### How to complete this task
The output should be exactly the lines from the one containing "red L-shape: moved" through the last line of the records, and only those.

### Source material
============

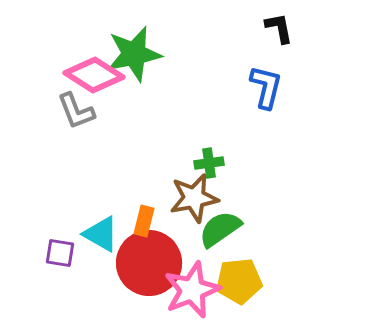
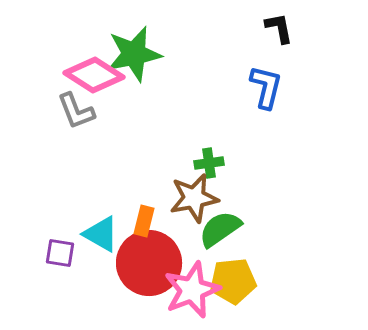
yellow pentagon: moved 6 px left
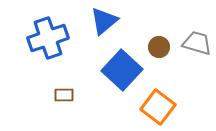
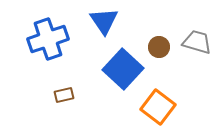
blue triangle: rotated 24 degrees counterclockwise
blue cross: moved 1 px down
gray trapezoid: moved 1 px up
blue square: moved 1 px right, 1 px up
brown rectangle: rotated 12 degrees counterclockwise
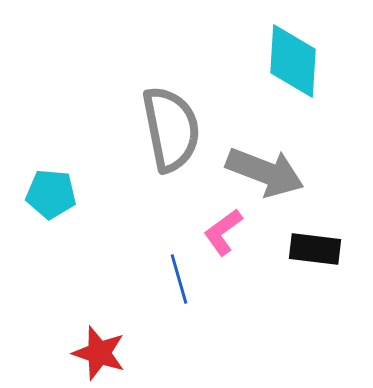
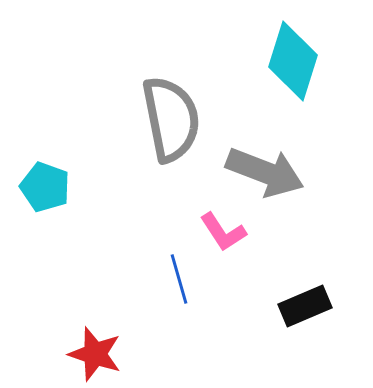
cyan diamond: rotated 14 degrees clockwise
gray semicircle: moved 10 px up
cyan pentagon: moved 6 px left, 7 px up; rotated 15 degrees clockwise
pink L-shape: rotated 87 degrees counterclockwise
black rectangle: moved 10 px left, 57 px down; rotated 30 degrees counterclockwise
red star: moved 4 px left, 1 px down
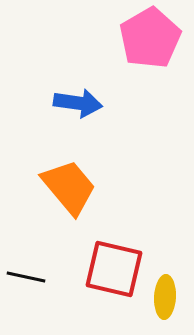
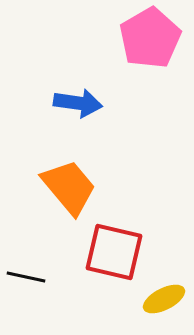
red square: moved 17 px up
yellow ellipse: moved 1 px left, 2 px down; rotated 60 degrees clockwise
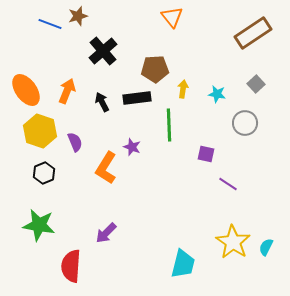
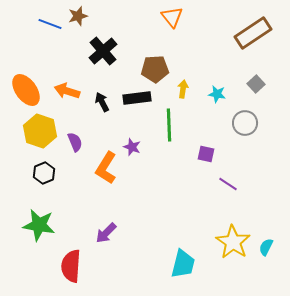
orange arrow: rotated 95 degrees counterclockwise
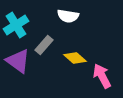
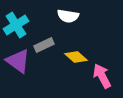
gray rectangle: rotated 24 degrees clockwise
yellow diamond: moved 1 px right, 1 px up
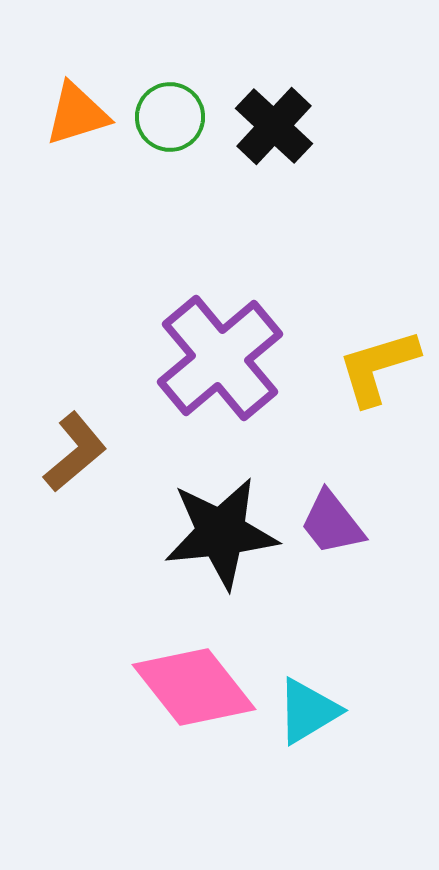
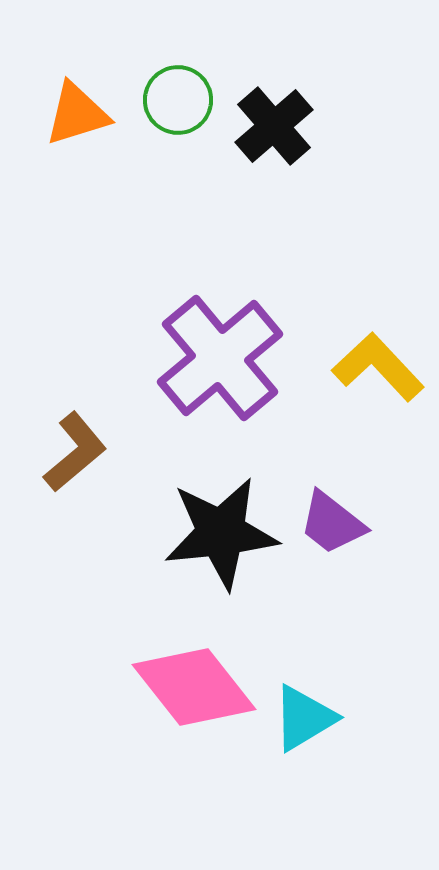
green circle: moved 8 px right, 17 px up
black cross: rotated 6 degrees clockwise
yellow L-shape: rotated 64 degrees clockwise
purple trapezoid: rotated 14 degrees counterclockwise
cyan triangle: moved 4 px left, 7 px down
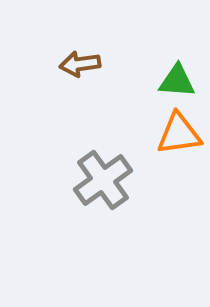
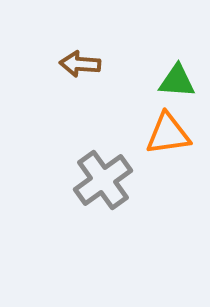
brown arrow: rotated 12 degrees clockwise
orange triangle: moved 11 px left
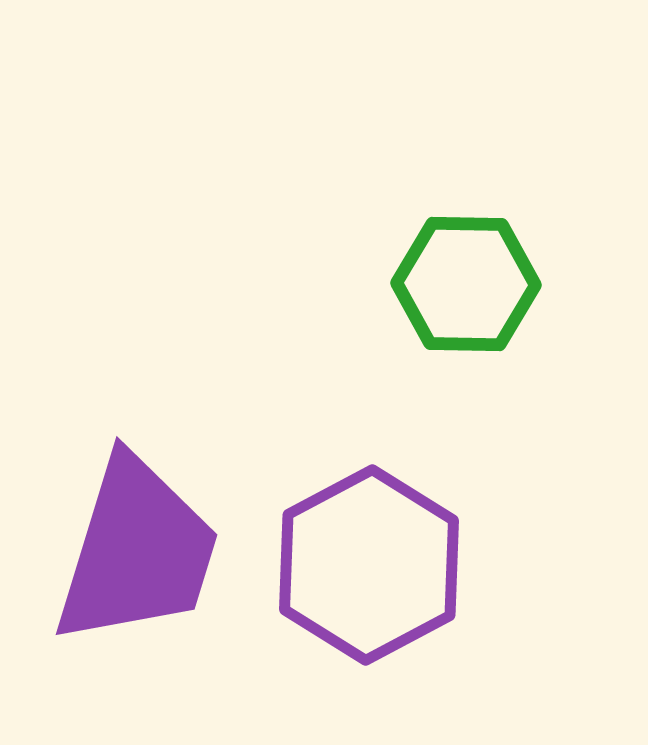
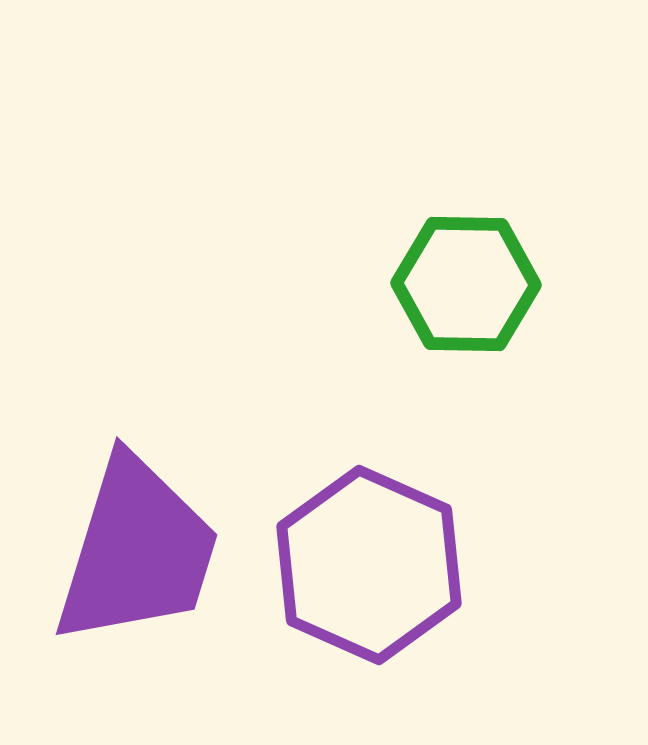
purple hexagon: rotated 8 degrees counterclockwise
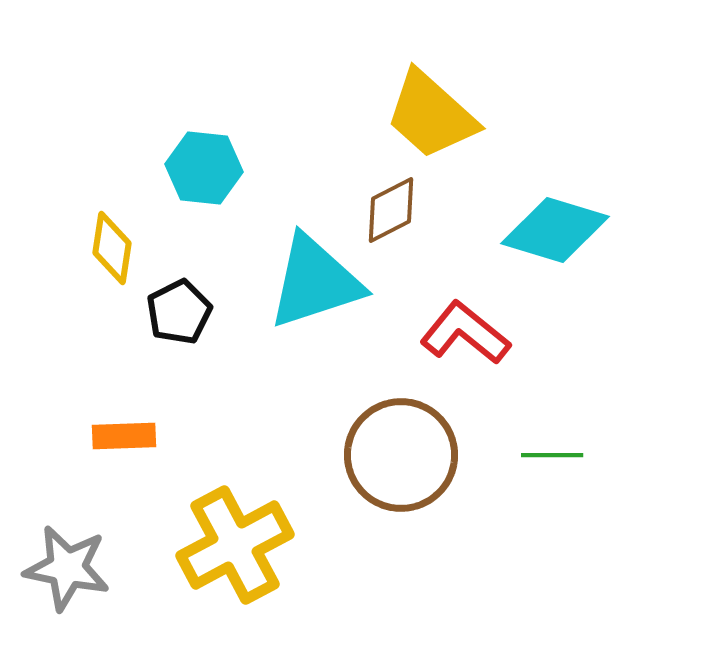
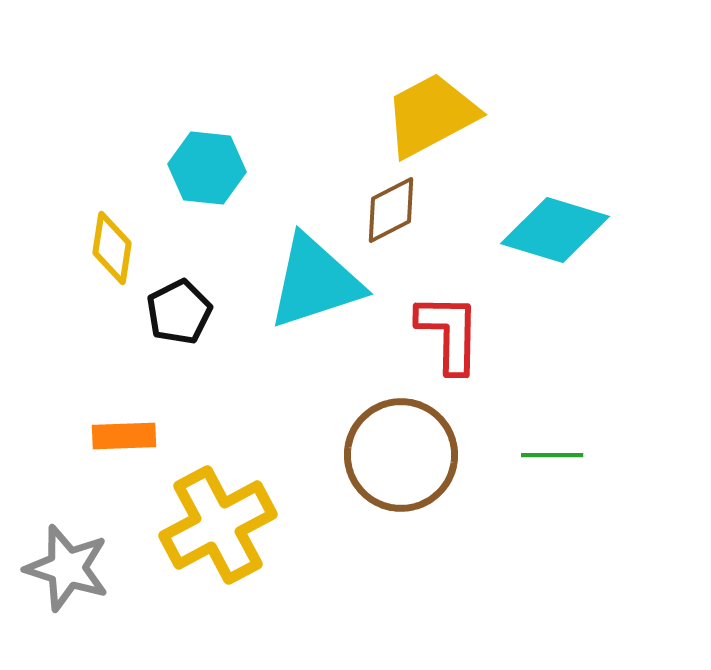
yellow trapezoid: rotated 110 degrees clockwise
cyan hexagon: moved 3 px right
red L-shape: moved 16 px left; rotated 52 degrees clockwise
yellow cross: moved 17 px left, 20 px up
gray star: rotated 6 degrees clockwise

============

### Completed exercise
red L-shape: moved 16 px left; rotated 52 degrees clockwise
yellow cross: moved 17 px left, 20 px up
gray star: rotated 6 degrees clockwise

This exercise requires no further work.